** Working data follows **

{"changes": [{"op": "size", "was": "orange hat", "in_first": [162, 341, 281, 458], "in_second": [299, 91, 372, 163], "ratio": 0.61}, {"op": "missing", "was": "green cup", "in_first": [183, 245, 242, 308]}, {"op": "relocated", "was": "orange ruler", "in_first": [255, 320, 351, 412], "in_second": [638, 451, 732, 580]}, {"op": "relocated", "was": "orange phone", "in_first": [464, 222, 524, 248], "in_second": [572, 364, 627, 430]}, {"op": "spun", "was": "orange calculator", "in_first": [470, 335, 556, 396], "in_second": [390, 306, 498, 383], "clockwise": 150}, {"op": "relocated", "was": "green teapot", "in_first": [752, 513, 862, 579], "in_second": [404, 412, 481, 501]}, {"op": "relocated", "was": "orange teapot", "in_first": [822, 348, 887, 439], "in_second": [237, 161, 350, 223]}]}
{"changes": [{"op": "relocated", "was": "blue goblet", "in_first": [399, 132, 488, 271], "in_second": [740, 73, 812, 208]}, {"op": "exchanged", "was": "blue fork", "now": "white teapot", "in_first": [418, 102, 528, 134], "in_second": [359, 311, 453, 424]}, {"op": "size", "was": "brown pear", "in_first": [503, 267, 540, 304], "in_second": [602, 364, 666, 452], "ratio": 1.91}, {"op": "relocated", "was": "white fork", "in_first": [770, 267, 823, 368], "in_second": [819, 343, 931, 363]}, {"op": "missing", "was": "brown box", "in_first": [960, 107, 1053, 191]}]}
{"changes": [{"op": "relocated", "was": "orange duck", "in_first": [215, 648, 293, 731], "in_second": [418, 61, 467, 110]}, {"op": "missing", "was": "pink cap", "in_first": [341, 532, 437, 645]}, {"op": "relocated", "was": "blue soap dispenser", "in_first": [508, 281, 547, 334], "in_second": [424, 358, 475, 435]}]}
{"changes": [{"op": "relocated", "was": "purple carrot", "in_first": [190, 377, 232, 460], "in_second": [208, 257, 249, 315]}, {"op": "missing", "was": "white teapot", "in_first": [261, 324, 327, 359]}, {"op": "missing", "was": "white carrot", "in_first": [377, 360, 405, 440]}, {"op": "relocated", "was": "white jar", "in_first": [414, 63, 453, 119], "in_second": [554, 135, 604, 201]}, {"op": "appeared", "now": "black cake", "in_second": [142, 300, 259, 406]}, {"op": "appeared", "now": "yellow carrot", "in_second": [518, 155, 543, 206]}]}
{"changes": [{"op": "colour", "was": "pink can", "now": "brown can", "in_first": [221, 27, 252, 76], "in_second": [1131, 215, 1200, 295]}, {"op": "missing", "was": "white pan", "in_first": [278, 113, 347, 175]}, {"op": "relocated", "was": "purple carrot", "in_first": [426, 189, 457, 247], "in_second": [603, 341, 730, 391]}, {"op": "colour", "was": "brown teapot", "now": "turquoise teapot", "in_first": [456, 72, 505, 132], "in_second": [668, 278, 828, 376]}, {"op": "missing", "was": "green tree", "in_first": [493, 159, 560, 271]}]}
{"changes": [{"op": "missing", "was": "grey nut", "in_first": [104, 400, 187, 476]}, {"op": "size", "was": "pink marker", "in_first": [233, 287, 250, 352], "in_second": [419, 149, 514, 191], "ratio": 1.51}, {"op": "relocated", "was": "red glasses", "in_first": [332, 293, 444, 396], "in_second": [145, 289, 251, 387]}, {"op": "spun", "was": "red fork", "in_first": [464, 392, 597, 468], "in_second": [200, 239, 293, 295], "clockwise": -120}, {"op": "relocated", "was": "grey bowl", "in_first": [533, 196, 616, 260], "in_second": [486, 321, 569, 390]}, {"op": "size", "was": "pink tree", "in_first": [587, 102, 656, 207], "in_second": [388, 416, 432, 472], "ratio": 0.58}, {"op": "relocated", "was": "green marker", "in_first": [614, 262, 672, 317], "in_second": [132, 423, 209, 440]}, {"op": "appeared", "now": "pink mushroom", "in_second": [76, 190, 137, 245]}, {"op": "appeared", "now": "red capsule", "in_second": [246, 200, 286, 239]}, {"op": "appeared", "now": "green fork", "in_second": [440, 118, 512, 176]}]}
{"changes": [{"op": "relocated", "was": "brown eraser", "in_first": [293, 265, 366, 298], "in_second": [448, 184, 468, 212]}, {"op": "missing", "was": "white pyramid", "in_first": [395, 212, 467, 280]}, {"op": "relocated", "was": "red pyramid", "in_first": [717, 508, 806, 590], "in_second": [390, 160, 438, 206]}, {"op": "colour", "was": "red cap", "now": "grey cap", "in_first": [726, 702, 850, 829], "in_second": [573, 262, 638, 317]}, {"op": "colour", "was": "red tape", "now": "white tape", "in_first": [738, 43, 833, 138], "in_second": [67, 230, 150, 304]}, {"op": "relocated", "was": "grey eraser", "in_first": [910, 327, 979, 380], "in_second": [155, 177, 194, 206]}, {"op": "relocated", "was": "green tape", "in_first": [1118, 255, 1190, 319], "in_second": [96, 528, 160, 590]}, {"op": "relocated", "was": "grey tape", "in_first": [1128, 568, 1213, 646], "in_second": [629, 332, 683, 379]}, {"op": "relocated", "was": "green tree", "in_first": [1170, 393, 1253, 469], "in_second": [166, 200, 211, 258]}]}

** End of Working data **

→ **Task to complete**
Return the data in full, with each line kept exactly as it is.

→ **Answer section**
{"changes": [{"op": "size", "was": "orange hat", "in_first": [162, 341, 281, 458], "in_second": [299, 91, 372, 163], "ratio": 0.61}, {"op": "missing", "was": "green cup", "in_first": [183, 245, 242, 308]}, {"op": "relocated", "was": "orange ruler", "in_first": [255, 320, 351, 412], "in_second": [638, 451, 732, 580]}, {"op": "relocated", "was": "orange phone", "in_first": [464, 222, 524, 248], "in_second": [572, 364, 627, 430]}, {"op": "spun", "was": "orange calculator", "in_first": [470, 335, 556, 396], "in_second": [390, 306, 498, 383], "clockwise": 150}, {"op": "relocated", "was": "green teapot", "in_first": [752, 513, 862, 579], "in_second": [404, 412, 481, 501]}, {"op": "relocated", "was": "orange teapot", "in_first": [822, 348, 887, 439], "in_second": [237, 161, 350, 223]}]}
{"changes": [{"op": "relocated", "was": "blue goblet", "in_first": [399, 132, 488, 271], "in_second": [740, 73, 812, 208]}, {"op": "exchanged", "was": "blue fork", "now": "white teapot", "in_first": [418, 102, 528, 134], "in_second": [359, 311, 453, 424]}, {"op": "size", "was": "brown pear", "in_first": [503, 267, 540, 304], "in_second": [602, 364, 666, 452], "ratio": 1.91}, {"op": "relocated", "was": "white fork", "in_first": [770, 267, 823, 368], "in_second": [819, 343, 931, 363]}, {"op": "missing", "was": "brown box", "in_first": [960, 107, 1053, 191]}]}
{"changes": [{"op": "relocated", "was": "orange duck", "in_first": [215, 648, 293, 731], "in_second": [418, 61, 467, 110]}, {"op": "missing", "was": "pink cap", "in_first": [341, 532, 437, 645]}, {"op": "relocated", "was": "blue soap dispenser", "in_first": [508, 281, 547, 334], "in_second": [424, 358, 475, 435]}]}
{"changes": [{"op": "relocated", "was": "purple carrot", "in_first": [190, 377, 232, 460], "in_second": [208, 257, 249, 315]}, {"op": "missing", "was": "white teapot", "in_first": [261, 324, 327, 359]}, {"op": "missing", "was": "white carrot", "in_first": [377, 360, 405, 440]}, {"op": "relocated", "was": "white jar", "in_first": [414, 63, 453, 119], "in_second": [554, 135, 604, 201]}, {"op": "appeared", "now": "black cake", "in_second": [142, 300, 259, 406]}, {"op": "appeared", "now": "yellow carrot", "in_second": [518, 155, 543, 206]}]}
{"changes": [{"op": "colour", "was": "pink can", "now": "brown can", "in_first": [221, 27, 252, 76], "in_second": [1131, 215, 1200, 295]}, {"op": "missing", "was": "white pan", "in_first": [278, 113, 347, 175]}, {"op": "relocated", "was": "purple carrot", "in_first": [426, 189, 457, 247], "in_second": [603, 341, 730, 391]}, {"op": "colour", "was": "brown teapot", "now": "turquoise teapot", "in_first": [456, 72, 505, 132], "in_second": [668, 278, 828, 376]}, {"op": "missing", "was": "green tree", "in_first": [493, 159, 560, 271]}]}
{"changes": [{"op": "missing", "was": "grey nut", "in_first": [104, 400, 187, 476]}, {"op": "size", "was": "pink marker", "in_first": [233, 287, 250, 352], "in_second": [419, 149, 514, 191], "ratio": 1.51}, {"op": "relocated", "was": "red glasses", "in_first": [332, 293, 444, 396], "in_second": [145, 289, 251, 387]}, {"op": "spun", "was": "red fork", "in_first": [464, 392, 597, 468], "in_second": [200, 239, 293, 295], "clockwise": -120}, {"op": "relocated", "was": "grey bowl", "in_first": [533, 196, 616, 260], "in_second": [486, 321, 569, 390]}, {"op": "size", "was": "pink tree", "in_first": [587, 102, 656, 207], "in_second": [388, 416, 432, 472], "ratio": 0.58}, {"op": "relocated", "was": "green marker", "in_first": [614, 262, 672, 317], "in_second": [132, 423, 209, 440]}, {"op": "appeared", "now": "pink mushroom", "in_second": [76, 190, 137, 245]}, {"op": "appeared", "now": "red capsule", "in_second": [246, 200, 286, 239]}, {"op": "appeared", "now": "green fork", "in_second": [440, 118, 512, 176]}]}
{"changes": [{"op": "relocated", "was": "brown eraser", "in_first": [293, 265, 366, 298], "in_second": [448, 184, 468, 212]}, {"op": "missing", "was": "white pyramid", "in_first": [395, 212, 467, 280]}, {"op": "relocated", "was": "red pyramid", "in_first": [717, 508, 806, 590], "in_second": [390, 160, 438, 206]}, {"op": "colour", "was": "red cap", "now": "grey cap", "in_first": [726, 702, 850, 829], "in_second": [573, 262, 638, 317]}, {"op": "colour", "was": "red tape", "now": "white tape", "in_first": [738, 43, 833, 138], "in_second": [67, 230, 150, 304]}, {"op": "relocated", "was": "grey eraser", "in_first": [910, 327, 979, 380], "in_second": [155, 177, 194, 206]}, {"op": "relocated", "was": "green tape", "in_first": [1118, 255, 1190, 319], "in_second": [96, 528, 160, 590]}, {"op": "relocated", "was": "grey tape", "in_first": [1128, 568, 1213, 646], "in_second": [629, 332, 683, 379]}, {"op": "relocated", "was": "green tree", "in_first": [1170, 393, 1253, 469], "in_second": [166, 200, 211, 258]}]}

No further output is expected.